• Required work: Would you output all the lines below precisely as they stand, leaving each picture out?

• Information shown:
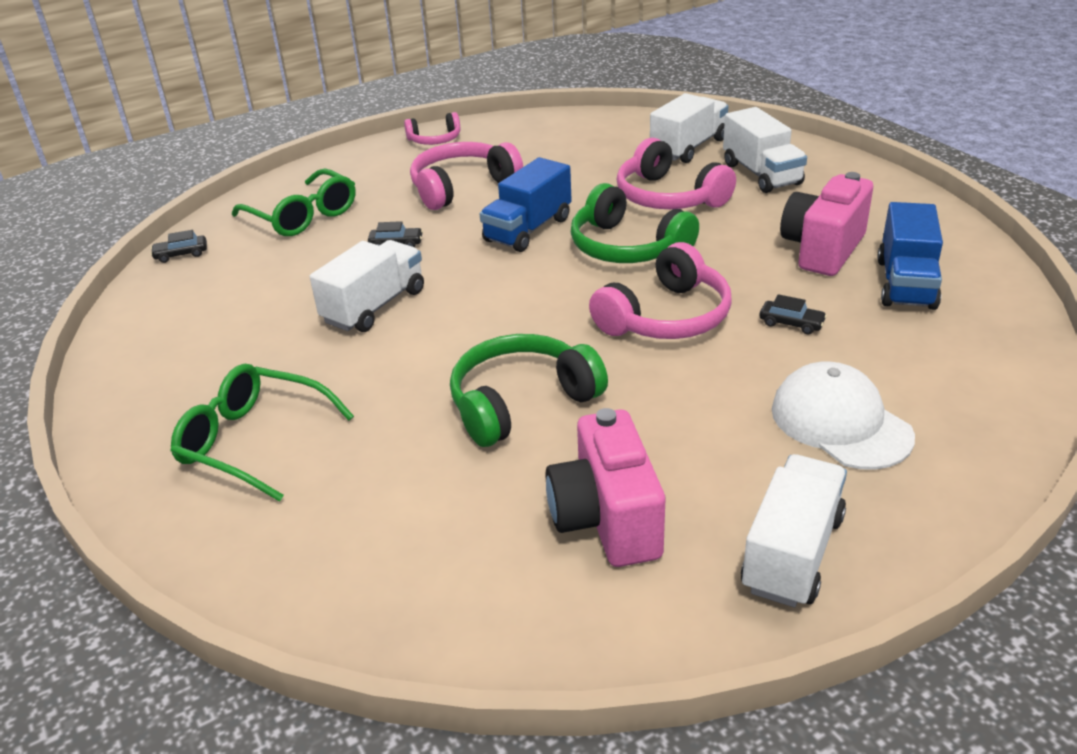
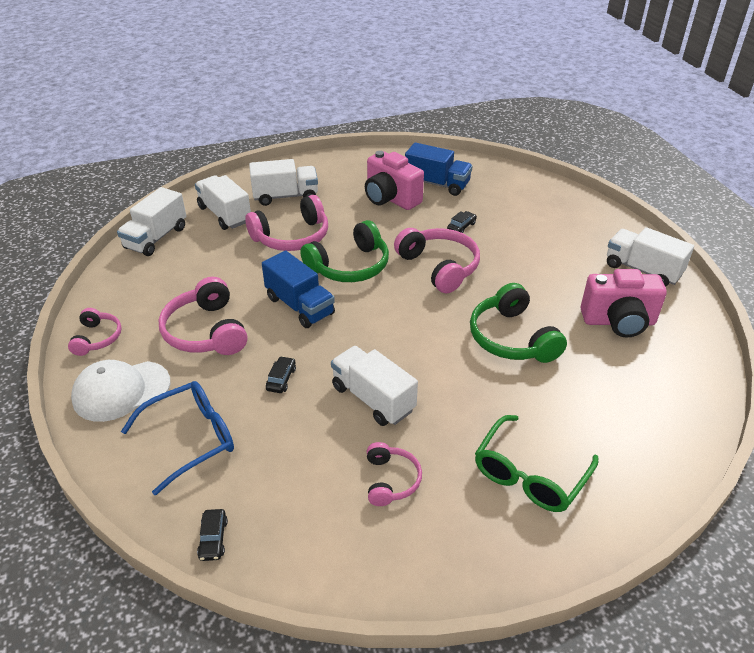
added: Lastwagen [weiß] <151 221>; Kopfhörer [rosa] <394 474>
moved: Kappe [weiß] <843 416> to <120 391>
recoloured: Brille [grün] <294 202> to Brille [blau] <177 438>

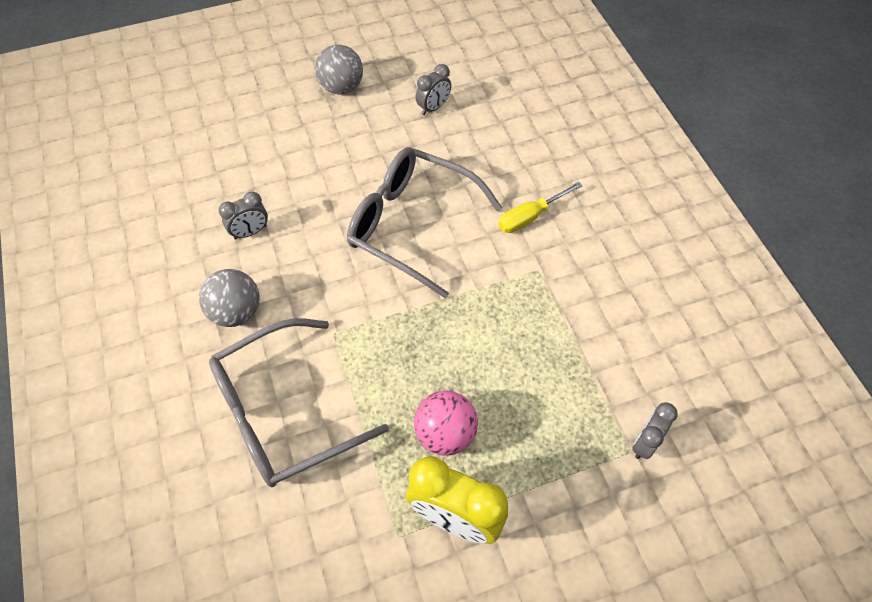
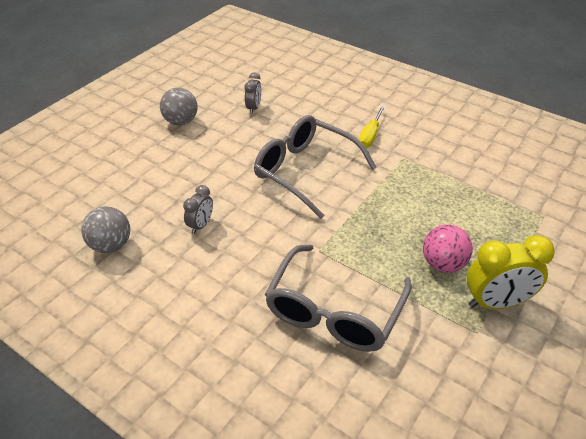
removed: Wecker [grau] <655 430>
moved: Ball [grau] <229 298> to <105 229>
turned: Brille [grau] <424 222> = <315 167> 45 degrees clockwise

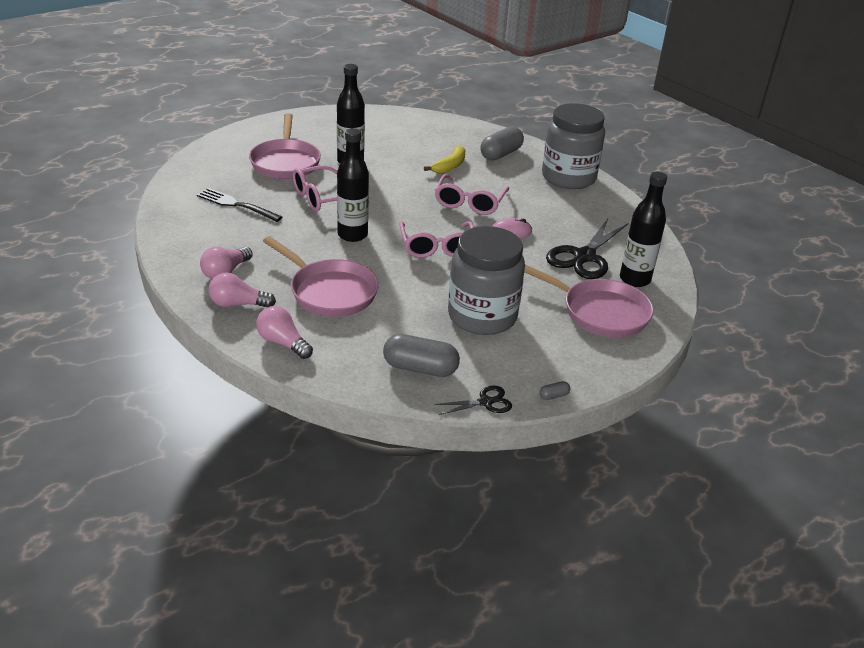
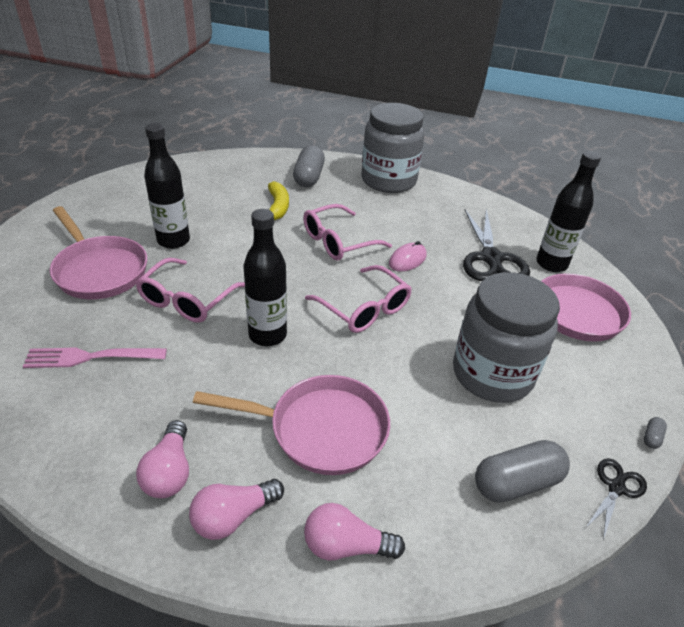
recoloured: Gabel [schwarz] <239 205> to Gabel [rosa] <95 357>
turned: Brille [rosa] <472 194> = <347 232> 75 degrees clockwise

• Your solution:
added: Lastwagen [weiß] <151 221>; Kopfhörer [rosa] <394 474>
moved: Kappe [weiß] <843 416> to <120 391>
recoloured: Brille [grün] <294 202> to Brille [blau] <177 438>

removed: Wecker [grau] <655 430>
moved: Ball [grau] <229 298> to <105 229>
turned: Brille [grau] <424 222> = <315 167> 45 degrees clockwise

recoloured: Gabel [schwarz] <239 205> to Gabel [rosa] <95 357>
turned: Brille [rosa] <472 194> = <347 232> 75 degrees clockwise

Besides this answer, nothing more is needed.